• Your objective: Return only what runs from the line containing "green soap dispenser: [90,343,167,457]" through the last line of the entries below, exactly, omitting pictures.

[Entries taken from a collection]

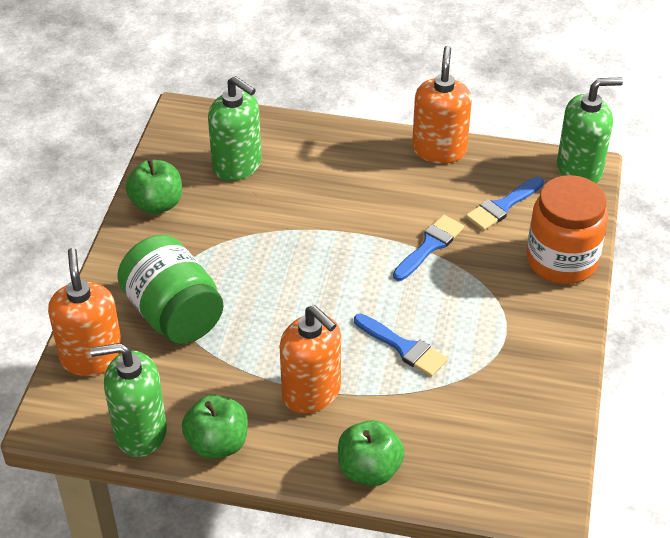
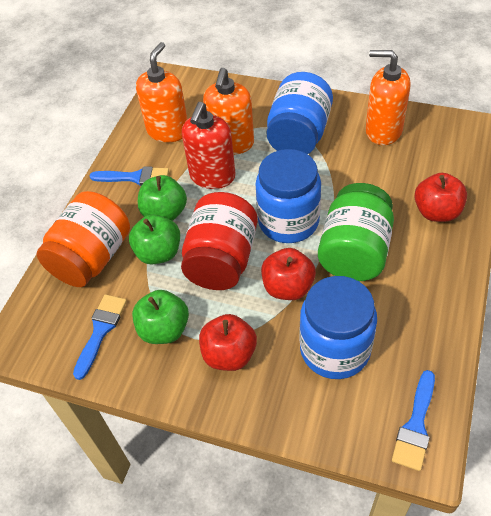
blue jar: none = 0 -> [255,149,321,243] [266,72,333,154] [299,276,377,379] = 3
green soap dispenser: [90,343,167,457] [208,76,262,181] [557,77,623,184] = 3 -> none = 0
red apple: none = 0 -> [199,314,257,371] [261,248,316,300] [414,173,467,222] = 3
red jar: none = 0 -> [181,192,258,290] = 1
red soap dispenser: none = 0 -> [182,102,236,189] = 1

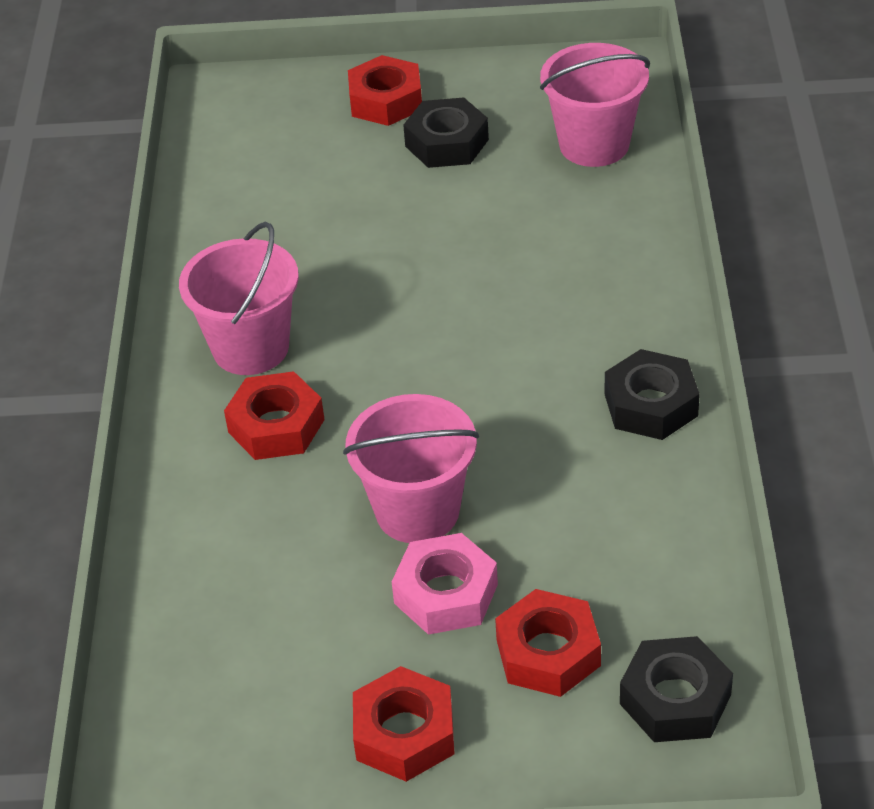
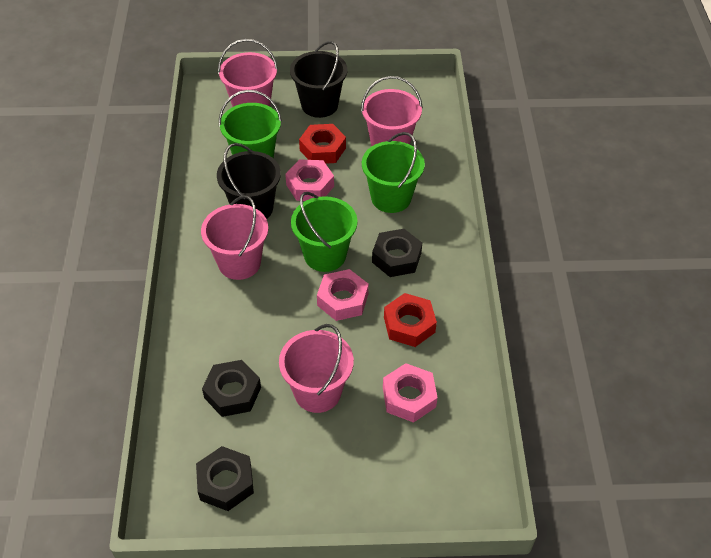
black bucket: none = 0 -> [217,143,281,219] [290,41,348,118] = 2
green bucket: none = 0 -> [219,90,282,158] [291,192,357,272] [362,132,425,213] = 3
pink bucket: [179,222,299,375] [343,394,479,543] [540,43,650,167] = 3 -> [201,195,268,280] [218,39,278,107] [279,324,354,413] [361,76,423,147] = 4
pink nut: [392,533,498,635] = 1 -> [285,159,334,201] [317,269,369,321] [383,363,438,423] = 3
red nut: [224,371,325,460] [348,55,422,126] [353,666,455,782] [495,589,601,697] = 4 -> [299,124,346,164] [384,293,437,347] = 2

• Response:
green soap dispenser: [90,343,167,457] [208,76,262,181] [557,77,623,184] = 3 -> none = 0
red apple: none = 0 -> [199,314,257,371] [261,248,316,300] [414,173,467,222] = 3
red jar: none = 0 -> [181,192,258,290] = 1
red soap dispenser: none = 0 -> [182,102,236,189] = 1

black bucket: none = 0 -> [217,143,281,219] [290,41,348,118] = 2
green bucket: none = 0 -> [219,90,282,158] [291,192,357,272] [362,132,425,213] = 3
pink bucket: [179,222,299,375] [343,394,479,543] [540,43,650,167] = 3 -> [201,195,268,280] [218,39,278,107] [279,324,354,413] [361,76,423,147] = 4
pink nut: [392,533,498,635] = 1 -> [285,159,334,201] [317,269,369,321] [383,363,438,423] = 3
red nut: [224,371,325,460] [348,55,422,126] [353,666,455,782] [495,589,601,697] = 4 -> [299,124,346,164] [384,293,437,347] = 2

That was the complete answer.